▸ **Your assignment**
The result should be the line with "R103: 10k (MID, VO) -> 1.5k (MID, VO)" followed by every remaining line of the entries, each reproduced exactly, with nothing else.
Task data Start Marker
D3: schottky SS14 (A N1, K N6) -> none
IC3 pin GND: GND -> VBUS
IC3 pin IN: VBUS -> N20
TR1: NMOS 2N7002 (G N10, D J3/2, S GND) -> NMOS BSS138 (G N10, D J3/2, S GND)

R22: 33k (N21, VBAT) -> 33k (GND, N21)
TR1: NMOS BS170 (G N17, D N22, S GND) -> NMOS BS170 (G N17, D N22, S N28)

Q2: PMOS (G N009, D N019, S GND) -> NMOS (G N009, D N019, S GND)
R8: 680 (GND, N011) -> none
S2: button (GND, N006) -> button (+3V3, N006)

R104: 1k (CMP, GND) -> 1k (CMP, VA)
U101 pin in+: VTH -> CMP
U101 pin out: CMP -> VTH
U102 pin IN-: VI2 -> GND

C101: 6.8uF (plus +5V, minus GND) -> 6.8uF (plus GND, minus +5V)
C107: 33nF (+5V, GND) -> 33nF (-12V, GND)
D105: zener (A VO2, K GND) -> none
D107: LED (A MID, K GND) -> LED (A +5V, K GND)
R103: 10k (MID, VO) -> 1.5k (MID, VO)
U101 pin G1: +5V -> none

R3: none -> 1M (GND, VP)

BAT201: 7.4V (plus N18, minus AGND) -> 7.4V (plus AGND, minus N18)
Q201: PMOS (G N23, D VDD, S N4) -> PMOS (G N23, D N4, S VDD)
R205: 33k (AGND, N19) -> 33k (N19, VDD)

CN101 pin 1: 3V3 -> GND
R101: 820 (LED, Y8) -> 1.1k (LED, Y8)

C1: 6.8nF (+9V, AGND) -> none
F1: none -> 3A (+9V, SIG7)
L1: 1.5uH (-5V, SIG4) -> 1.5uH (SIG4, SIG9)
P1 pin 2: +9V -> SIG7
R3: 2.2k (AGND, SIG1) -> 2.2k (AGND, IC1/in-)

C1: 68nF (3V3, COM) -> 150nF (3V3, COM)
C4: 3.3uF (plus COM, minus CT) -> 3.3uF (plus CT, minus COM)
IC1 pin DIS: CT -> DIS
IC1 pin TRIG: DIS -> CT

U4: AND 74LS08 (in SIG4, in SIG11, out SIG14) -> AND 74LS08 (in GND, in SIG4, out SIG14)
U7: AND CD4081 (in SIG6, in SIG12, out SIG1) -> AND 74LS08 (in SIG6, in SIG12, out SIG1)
Task data End Marker
▸ **Response to the task**
R103: 10k (MID, VO) -> 1.5k (MID, VO)
U101 pin G1: +5V -> none

R3: none -> 1M (GND, VP)

BAT201: 7.4V (plus N18, minus AGND) -> 7.4V (plus AGND, minus N18)
Q201: PMOS (G N23, D VDD, S N4) -> PMOS (G N23, D N4, S VDD)
R205: 33k (AGND, N19) -> 33k (N19, VDD)

CN101 pin 1: 3V3 -> GND
R101: 820 (LED, Y8) -> 1.1k (LED, Y8)

C1: 6.8nF (+9V, AGND) -> none
F1: none -> 3A (+9V, SIG7)
L1: 1.5uH (-5V, SIG4) -> 1.5uH (SIG4, SIG9)
P1 pin 2: +9V -> SIG7
R3: 2.2k (AGND, SIG1) -> 2.2k (AGND, IC1/in-)

C1: 68nF (3V3, COM) -> 150nF (3V3, COM)
C4: 3.3uF (plus COM, minus CT) -> 3.3uF (plus CT, minus COM)
IC1 pin DIS: CT -> DIS
IC1 pin TRIG: DIS -> CT

U4: AND 74LS08 (in SIG4, in SIG11, out SIG14) -> AND 74LS08 (in GND, in SIG4, out SIG14)
U7: AND CD4081 (in SIG6, in SIG12, out SIG1) -> AND 74LS08 (in SIG6, in SIG12, out SIG1)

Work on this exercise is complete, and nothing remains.